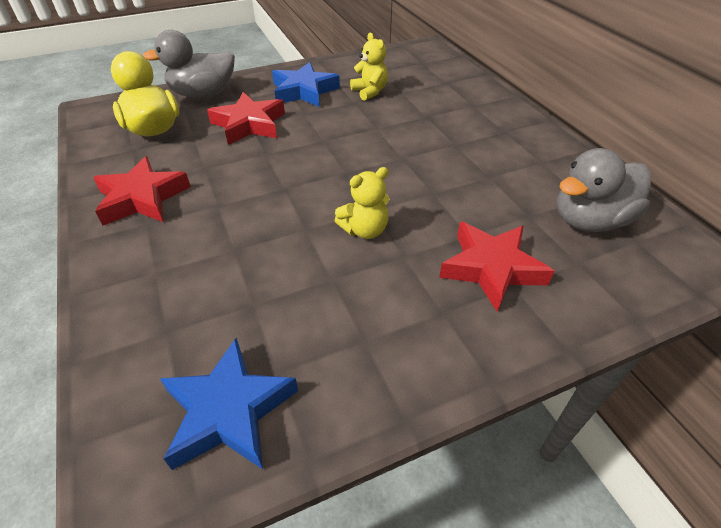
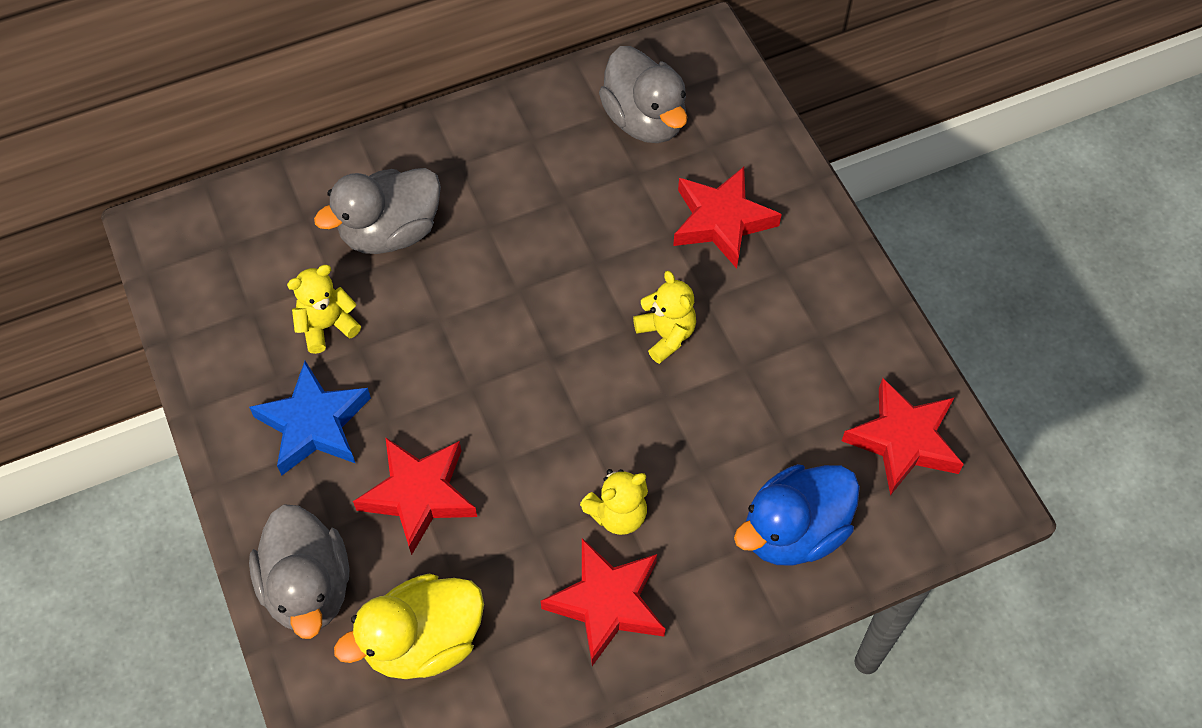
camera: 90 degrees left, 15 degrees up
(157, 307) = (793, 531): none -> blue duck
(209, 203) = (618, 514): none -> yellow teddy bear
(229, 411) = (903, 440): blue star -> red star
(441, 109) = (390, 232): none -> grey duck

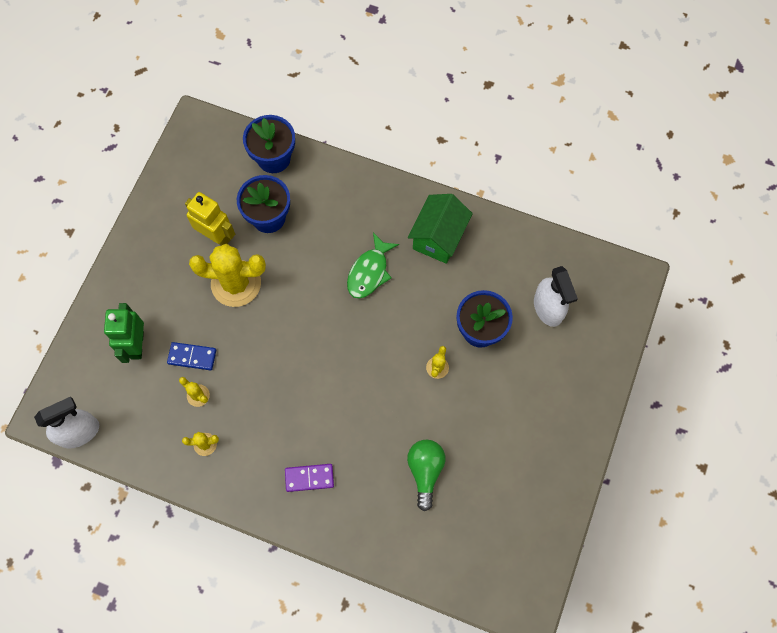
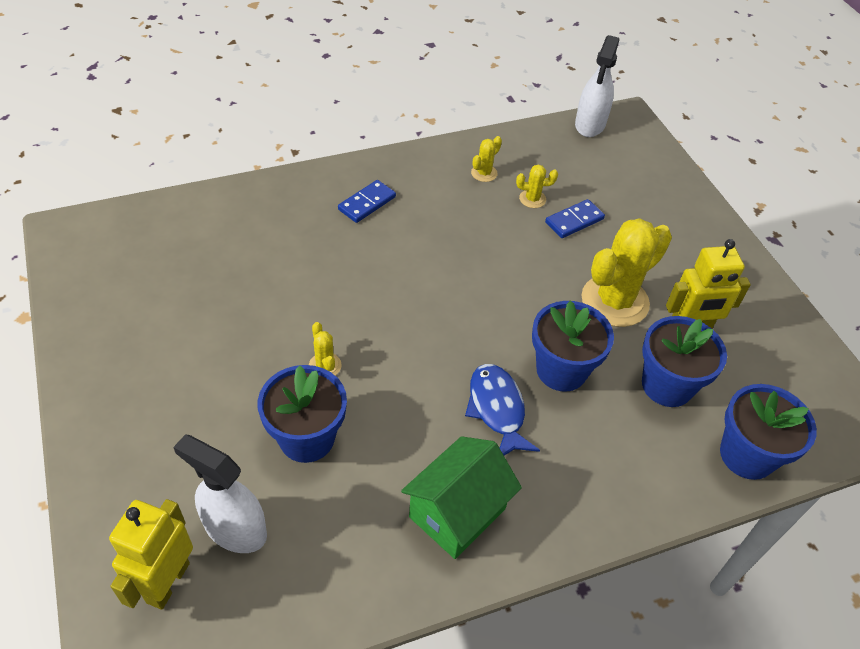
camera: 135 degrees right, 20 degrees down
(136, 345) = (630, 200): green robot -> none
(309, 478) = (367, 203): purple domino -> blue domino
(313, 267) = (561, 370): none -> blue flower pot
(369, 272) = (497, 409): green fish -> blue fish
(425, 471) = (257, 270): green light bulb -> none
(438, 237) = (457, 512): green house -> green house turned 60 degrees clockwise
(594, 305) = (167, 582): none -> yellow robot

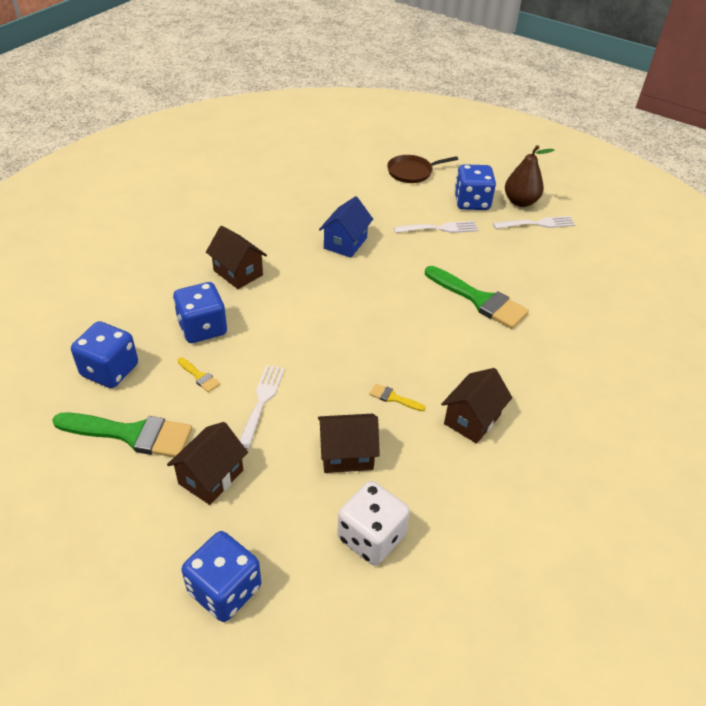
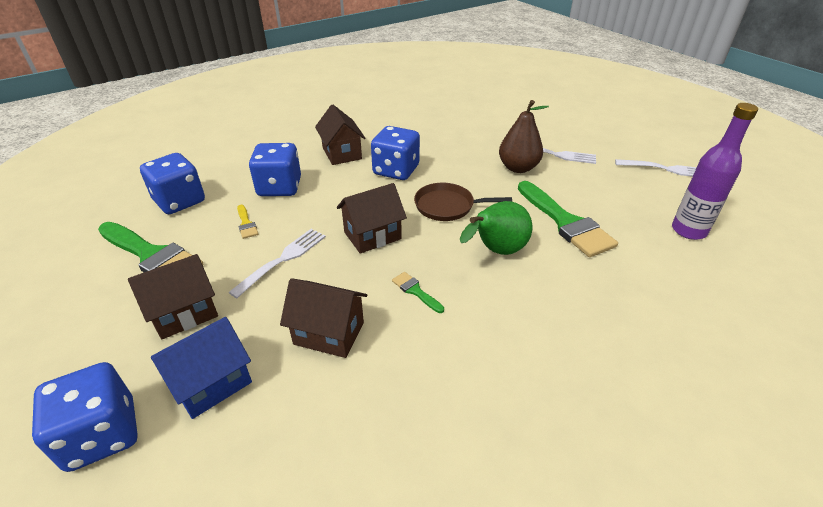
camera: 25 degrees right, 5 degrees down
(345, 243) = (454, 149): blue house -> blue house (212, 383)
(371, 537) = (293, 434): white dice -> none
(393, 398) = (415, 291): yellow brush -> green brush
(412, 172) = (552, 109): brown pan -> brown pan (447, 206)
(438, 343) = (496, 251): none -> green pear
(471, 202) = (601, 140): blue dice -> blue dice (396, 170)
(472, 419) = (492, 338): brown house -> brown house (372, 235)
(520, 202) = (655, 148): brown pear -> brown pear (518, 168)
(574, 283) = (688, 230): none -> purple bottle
---
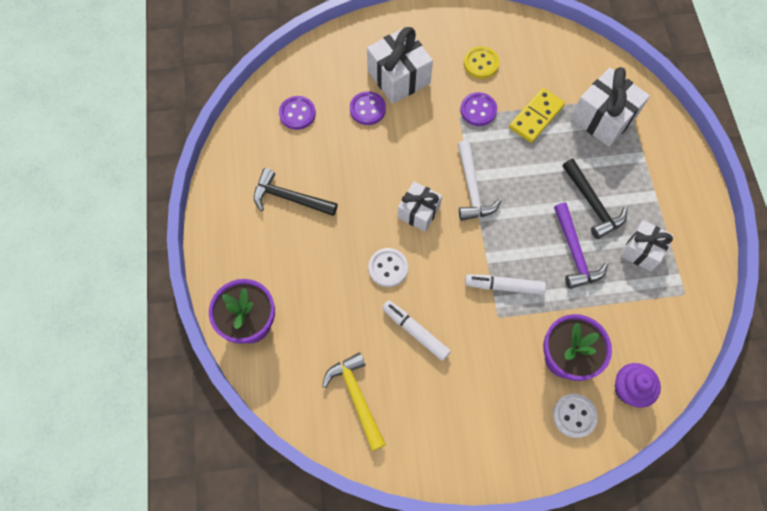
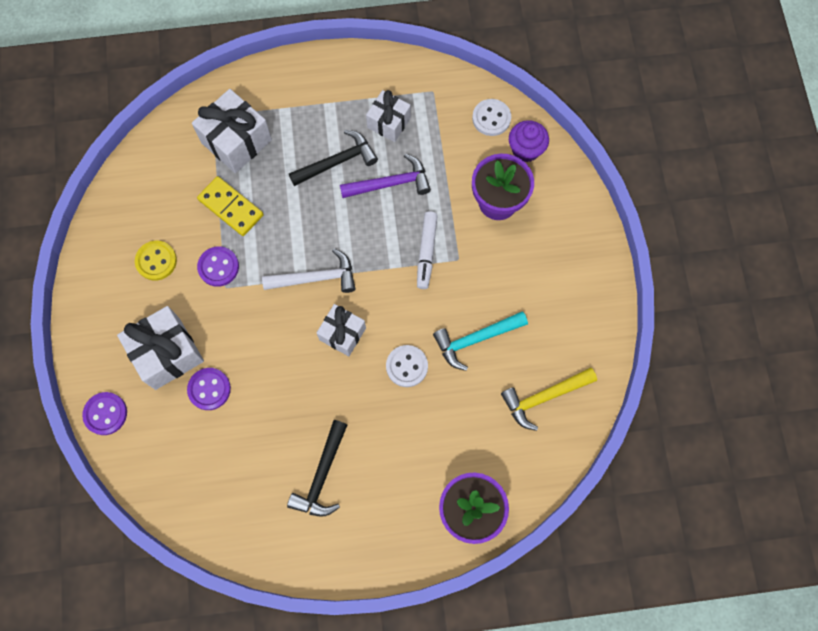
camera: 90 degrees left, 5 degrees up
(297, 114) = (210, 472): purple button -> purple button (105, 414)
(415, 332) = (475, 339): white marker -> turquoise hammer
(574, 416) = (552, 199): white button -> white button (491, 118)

**ACTION ITEM**
Once the line with "(441, 109) = (390, 232): none -> grey duck" has been found above, output that line and every later line exactly, stopping after the line with "(574, 283) = (688, 230): none", and omit the pictures.

**RESULT OF THE TASK**
(441, 109) = (390, 232): none -> grey duck

camera: 135 degrees right, 20 degrees down
(136, 345) = (630, 200): green robot -> none
(309, 478) = (367, 203): purple domino -> blue domino
(313, 267) = (561, 370): none -> blue flower pot
(369, 272) = (497, 409): green fish -> blue fish
(425, 471) = (257, 270): green light bulb -> none
(438, 237) = (457, 512): green house -> green house turned 60 degrees clockwise
(594, 305) = (167, 582): none -> yellow robot

camera: 25 degrees right, 5 degrees down
(345, 243) = (454, 149): blue house -> blue house (212, 383)
(371, 537) = (293, 434): white dice -> none
(393, 398) = (415, 291): yellow brush -> green brush
(412, 172) = (552, 109): brown pan -> brown pan (447, 206)
(438, 343) = (496, 251): none -> green pear
(471, 202) = (601, 140): blue dice -> blue dice (396, 170)
(472, 419) = (492, 338): brown house -> brown house (372, 235)
(520, 202) = (655, 148): brown pear -> brown pear (518, 168)
(574, 283) = (688, 230): none -> purple bottle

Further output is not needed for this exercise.